**RECORDS FOR THE EXERCISE:**
--------------------

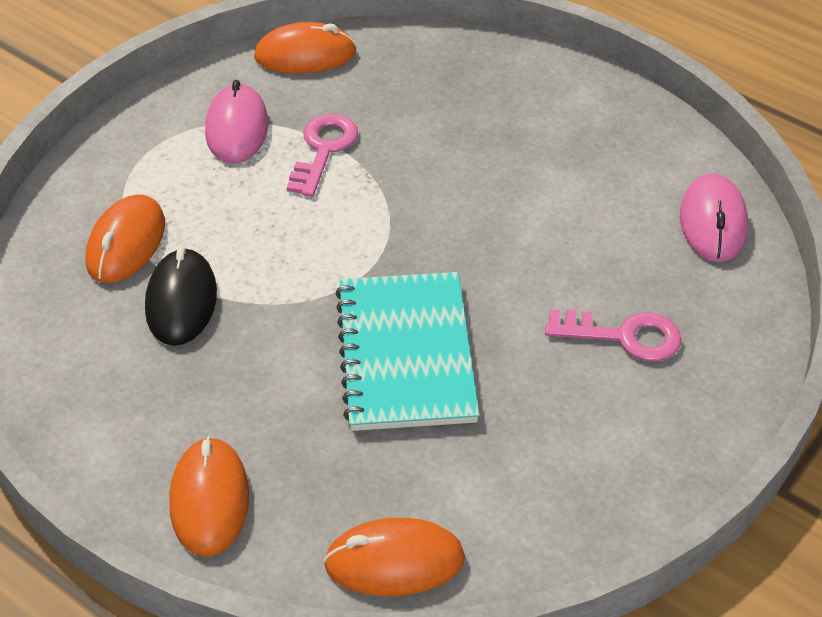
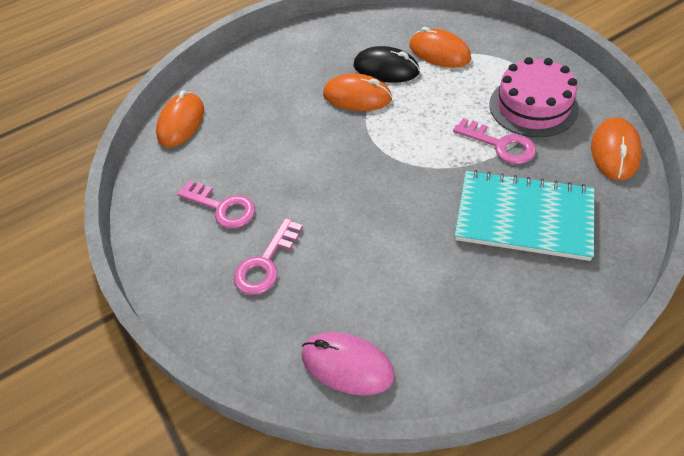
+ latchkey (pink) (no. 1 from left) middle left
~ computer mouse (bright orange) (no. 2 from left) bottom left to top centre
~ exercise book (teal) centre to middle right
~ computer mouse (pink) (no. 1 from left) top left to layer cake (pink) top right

--------------------

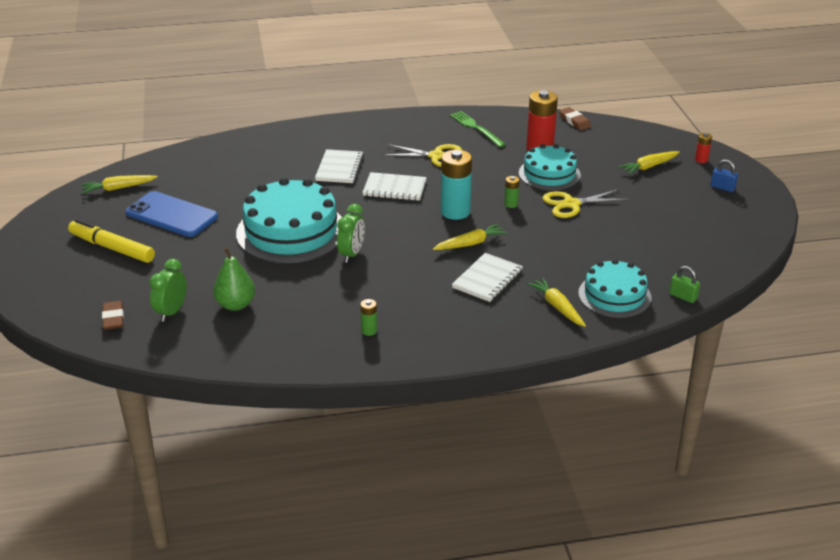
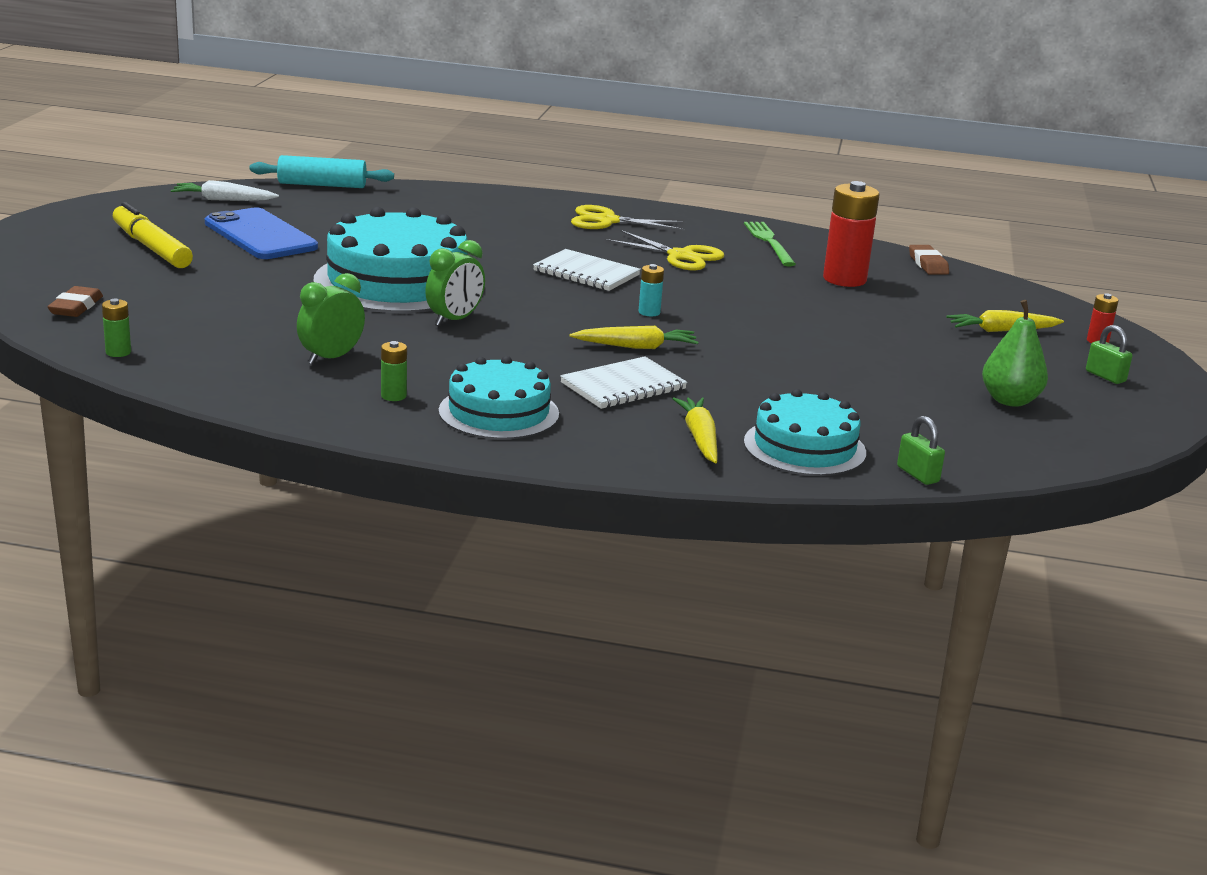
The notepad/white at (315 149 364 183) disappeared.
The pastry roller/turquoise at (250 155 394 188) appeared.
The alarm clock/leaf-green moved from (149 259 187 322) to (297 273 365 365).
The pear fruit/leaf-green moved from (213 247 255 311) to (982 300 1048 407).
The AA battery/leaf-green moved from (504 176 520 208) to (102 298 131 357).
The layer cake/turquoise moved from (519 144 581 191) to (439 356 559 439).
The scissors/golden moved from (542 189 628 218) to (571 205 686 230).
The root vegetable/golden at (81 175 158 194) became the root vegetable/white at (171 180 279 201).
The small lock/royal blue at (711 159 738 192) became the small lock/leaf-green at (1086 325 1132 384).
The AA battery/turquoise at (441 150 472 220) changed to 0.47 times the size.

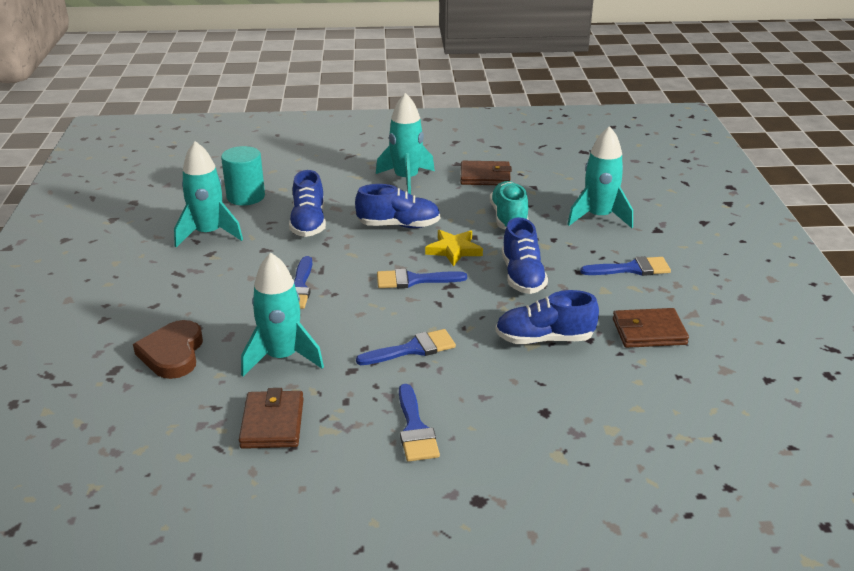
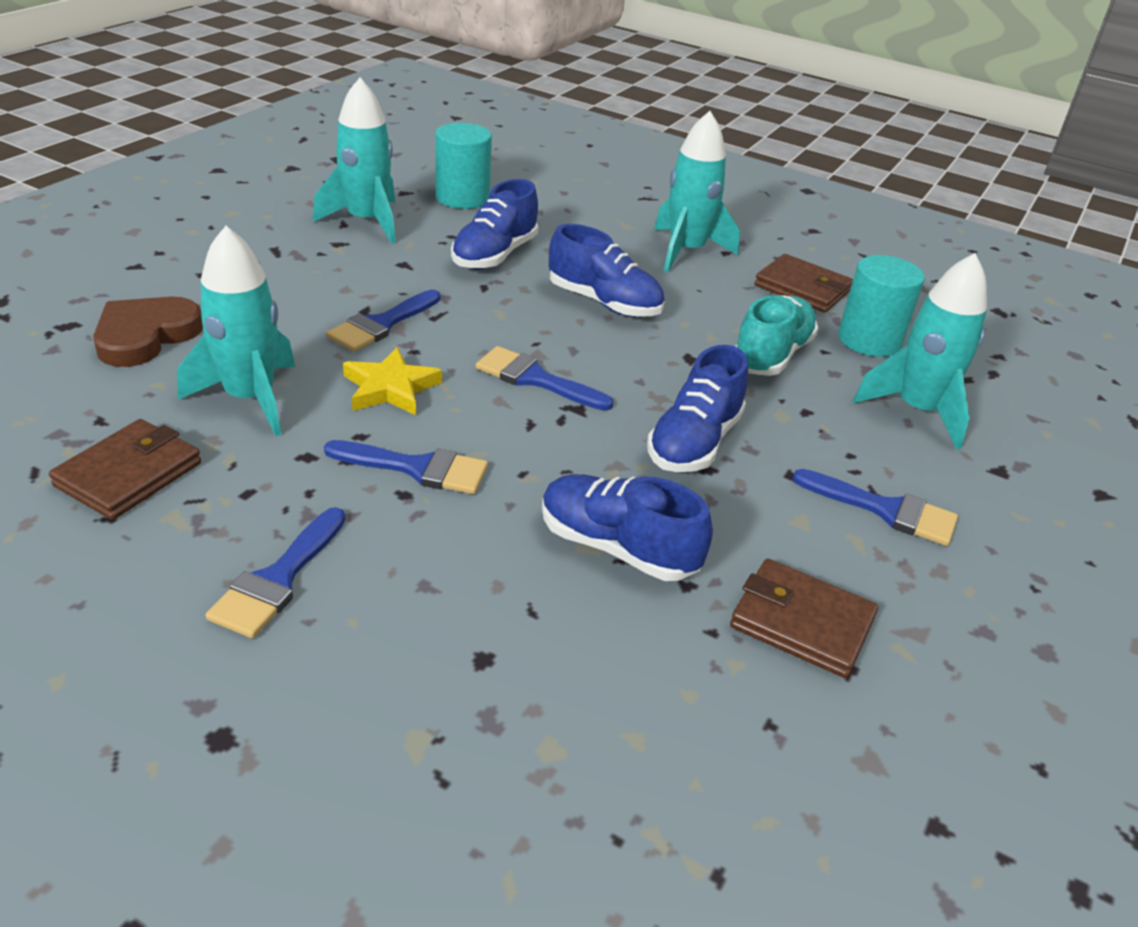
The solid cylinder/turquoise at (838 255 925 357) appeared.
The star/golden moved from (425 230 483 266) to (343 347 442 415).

--------------------

**REQUIREMENT:**
Give a single number: the count of lines above that include the word "white".

**ANSWER TO THIS EXERCISE:**
2